> **Dataset extract**
==========

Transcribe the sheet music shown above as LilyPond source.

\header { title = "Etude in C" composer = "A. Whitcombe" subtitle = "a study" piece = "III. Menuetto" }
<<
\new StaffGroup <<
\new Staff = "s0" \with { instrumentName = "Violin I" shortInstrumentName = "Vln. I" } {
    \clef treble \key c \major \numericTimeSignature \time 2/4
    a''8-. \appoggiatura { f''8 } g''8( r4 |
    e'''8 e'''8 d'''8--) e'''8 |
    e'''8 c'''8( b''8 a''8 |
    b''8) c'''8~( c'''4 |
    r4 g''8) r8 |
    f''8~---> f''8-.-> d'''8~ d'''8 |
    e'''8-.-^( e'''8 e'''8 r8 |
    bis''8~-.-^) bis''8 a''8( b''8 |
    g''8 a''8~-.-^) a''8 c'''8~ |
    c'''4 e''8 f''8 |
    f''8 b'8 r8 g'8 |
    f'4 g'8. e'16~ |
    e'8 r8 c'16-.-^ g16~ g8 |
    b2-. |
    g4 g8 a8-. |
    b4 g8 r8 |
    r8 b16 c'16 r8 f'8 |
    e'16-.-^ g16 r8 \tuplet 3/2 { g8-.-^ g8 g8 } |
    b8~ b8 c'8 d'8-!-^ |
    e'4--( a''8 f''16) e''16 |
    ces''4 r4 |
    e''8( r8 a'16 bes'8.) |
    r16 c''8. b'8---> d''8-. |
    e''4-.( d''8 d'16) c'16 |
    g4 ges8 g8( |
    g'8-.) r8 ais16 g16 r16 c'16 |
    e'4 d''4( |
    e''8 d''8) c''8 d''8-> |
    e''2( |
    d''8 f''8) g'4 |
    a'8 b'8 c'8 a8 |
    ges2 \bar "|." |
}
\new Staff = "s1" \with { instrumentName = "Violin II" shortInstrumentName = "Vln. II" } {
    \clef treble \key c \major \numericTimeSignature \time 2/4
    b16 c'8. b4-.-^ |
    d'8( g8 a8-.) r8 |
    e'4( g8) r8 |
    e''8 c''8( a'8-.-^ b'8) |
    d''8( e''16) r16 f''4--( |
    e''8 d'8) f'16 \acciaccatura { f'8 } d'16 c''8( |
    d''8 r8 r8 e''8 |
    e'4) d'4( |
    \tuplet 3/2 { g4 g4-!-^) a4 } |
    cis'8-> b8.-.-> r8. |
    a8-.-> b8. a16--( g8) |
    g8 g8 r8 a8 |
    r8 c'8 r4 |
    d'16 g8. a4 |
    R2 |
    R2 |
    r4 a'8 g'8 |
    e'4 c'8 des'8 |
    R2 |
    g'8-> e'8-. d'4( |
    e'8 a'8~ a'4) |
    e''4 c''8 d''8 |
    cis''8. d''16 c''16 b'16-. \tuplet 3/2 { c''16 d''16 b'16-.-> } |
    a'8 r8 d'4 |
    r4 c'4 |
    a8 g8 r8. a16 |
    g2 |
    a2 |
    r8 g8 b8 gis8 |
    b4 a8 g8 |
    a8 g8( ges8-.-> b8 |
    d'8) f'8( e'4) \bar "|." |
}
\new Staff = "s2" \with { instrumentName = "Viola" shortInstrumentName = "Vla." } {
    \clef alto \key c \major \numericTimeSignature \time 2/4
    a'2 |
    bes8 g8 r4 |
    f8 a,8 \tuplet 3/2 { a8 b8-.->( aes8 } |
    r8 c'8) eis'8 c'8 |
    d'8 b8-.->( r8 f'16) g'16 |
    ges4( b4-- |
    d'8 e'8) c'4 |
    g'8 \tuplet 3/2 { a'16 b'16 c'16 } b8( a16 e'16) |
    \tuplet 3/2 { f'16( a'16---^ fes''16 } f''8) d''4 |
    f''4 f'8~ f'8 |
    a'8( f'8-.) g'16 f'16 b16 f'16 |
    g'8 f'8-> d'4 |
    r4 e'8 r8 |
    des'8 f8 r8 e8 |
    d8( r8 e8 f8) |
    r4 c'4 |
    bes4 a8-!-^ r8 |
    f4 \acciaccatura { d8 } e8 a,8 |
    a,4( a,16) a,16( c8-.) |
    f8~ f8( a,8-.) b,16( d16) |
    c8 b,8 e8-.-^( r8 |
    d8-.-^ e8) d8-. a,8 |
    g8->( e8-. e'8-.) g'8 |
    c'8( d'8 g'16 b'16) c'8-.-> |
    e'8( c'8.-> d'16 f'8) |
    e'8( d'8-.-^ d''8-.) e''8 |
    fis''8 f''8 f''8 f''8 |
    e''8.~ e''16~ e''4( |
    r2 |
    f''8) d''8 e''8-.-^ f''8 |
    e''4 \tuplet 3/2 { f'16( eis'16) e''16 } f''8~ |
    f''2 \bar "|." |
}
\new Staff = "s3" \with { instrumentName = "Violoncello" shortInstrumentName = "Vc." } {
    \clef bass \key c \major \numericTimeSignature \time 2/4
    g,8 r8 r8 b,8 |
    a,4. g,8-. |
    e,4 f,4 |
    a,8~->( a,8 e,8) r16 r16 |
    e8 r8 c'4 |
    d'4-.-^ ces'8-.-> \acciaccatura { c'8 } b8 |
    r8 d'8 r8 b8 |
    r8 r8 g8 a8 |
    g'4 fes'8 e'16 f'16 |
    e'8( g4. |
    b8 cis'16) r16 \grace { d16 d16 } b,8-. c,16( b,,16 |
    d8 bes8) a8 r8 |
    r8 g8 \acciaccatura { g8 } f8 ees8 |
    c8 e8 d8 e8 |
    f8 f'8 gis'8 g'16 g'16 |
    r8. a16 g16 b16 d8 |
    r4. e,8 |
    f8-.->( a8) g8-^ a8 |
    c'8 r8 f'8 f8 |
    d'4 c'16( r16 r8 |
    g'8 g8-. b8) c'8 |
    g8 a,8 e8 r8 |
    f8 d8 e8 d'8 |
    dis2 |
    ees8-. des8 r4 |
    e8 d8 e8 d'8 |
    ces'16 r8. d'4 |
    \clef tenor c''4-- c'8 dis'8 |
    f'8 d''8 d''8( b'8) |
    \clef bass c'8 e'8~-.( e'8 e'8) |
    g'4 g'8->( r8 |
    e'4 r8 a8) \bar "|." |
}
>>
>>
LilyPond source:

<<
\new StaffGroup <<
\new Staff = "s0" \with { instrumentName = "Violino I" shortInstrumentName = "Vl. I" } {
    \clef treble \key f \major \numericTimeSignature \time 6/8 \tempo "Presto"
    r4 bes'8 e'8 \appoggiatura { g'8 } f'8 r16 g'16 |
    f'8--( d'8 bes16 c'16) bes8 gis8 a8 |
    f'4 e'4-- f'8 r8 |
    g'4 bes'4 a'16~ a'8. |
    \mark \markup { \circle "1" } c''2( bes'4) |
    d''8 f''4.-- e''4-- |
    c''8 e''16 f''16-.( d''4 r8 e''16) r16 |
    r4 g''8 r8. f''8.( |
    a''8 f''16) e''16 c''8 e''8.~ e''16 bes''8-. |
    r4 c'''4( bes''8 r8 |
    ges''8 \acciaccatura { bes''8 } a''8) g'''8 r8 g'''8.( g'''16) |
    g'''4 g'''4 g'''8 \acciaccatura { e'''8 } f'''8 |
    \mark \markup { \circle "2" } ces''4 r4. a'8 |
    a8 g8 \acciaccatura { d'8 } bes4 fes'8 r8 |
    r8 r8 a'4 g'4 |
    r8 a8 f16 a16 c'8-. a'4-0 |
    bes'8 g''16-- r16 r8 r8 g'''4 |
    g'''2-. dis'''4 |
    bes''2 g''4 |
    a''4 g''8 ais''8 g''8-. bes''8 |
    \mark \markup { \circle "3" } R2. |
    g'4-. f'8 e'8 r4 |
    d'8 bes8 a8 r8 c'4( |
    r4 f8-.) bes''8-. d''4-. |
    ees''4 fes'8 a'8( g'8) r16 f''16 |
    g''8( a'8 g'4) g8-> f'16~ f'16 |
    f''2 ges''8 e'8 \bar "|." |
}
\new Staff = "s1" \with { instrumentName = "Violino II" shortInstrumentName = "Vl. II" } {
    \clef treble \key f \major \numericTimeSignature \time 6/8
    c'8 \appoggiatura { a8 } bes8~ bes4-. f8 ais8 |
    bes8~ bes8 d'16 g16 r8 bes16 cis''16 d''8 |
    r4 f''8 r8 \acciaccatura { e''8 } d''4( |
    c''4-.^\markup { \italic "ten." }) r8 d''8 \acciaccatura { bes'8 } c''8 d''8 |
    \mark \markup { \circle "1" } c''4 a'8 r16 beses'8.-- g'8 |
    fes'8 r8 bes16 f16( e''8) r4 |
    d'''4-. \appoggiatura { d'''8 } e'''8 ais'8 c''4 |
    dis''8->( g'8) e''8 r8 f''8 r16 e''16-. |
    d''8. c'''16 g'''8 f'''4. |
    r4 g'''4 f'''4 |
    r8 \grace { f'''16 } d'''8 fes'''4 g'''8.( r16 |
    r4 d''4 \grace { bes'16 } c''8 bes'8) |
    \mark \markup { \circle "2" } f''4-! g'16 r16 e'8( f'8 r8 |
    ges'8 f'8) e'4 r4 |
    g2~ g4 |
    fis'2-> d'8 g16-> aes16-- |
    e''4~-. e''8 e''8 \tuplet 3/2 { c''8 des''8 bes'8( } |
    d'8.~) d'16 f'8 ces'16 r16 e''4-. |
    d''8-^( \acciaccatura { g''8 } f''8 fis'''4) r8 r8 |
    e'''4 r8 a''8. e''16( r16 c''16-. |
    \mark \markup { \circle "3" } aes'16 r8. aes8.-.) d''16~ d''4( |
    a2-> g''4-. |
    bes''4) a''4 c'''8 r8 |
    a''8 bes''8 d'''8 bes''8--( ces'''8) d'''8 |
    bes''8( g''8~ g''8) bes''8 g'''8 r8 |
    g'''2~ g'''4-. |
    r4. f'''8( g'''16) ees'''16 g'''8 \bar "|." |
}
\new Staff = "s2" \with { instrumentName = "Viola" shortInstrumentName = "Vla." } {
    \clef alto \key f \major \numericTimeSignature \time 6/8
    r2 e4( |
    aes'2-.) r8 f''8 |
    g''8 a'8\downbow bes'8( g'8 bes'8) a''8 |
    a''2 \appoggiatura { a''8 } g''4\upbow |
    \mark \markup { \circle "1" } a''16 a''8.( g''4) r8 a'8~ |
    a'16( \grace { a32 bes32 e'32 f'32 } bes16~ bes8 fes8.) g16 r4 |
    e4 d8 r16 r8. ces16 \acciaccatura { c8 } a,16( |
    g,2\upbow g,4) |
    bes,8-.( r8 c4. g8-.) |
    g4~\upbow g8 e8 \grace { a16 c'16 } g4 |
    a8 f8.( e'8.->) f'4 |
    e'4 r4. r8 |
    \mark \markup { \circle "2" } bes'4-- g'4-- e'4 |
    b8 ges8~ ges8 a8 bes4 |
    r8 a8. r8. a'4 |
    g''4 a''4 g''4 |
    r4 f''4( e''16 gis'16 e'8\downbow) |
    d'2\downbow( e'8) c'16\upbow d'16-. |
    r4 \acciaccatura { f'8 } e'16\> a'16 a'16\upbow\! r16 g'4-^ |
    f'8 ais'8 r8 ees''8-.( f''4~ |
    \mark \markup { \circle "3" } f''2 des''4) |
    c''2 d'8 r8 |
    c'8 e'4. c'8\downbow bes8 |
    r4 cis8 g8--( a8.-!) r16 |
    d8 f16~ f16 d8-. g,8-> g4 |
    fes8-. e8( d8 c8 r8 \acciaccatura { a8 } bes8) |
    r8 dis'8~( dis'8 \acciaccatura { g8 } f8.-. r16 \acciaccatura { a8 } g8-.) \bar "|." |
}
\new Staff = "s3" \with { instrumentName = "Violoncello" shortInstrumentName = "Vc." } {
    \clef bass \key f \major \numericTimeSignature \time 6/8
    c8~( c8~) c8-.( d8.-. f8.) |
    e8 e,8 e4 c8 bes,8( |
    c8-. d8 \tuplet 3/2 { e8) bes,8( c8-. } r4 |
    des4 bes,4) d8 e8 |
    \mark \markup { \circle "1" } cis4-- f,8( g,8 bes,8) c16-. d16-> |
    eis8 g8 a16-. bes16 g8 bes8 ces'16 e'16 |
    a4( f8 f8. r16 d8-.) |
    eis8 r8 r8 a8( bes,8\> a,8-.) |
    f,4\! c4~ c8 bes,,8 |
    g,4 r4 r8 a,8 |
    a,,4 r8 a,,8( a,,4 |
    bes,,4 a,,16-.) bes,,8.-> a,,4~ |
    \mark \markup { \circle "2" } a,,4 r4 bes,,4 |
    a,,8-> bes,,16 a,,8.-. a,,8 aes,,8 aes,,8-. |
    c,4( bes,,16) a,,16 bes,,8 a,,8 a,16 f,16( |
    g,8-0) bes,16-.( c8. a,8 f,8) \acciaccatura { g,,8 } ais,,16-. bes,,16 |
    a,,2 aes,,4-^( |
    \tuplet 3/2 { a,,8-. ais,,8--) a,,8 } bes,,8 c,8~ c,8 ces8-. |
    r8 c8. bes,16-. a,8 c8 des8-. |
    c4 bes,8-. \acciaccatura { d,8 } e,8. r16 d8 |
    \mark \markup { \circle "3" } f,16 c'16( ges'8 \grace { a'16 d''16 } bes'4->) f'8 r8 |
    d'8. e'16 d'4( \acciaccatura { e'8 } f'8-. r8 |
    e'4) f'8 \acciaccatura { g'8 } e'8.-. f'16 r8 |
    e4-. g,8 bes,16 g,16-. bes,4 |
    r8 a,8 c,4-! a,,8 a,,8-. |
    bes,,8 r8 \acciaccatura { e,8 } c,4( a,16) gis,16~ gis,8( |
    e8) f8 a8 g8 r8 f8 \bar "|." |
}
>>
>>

==========

Count the lines in the material above that contain the string "grace", treating uppercase and lowercase as different. Give only the number.

6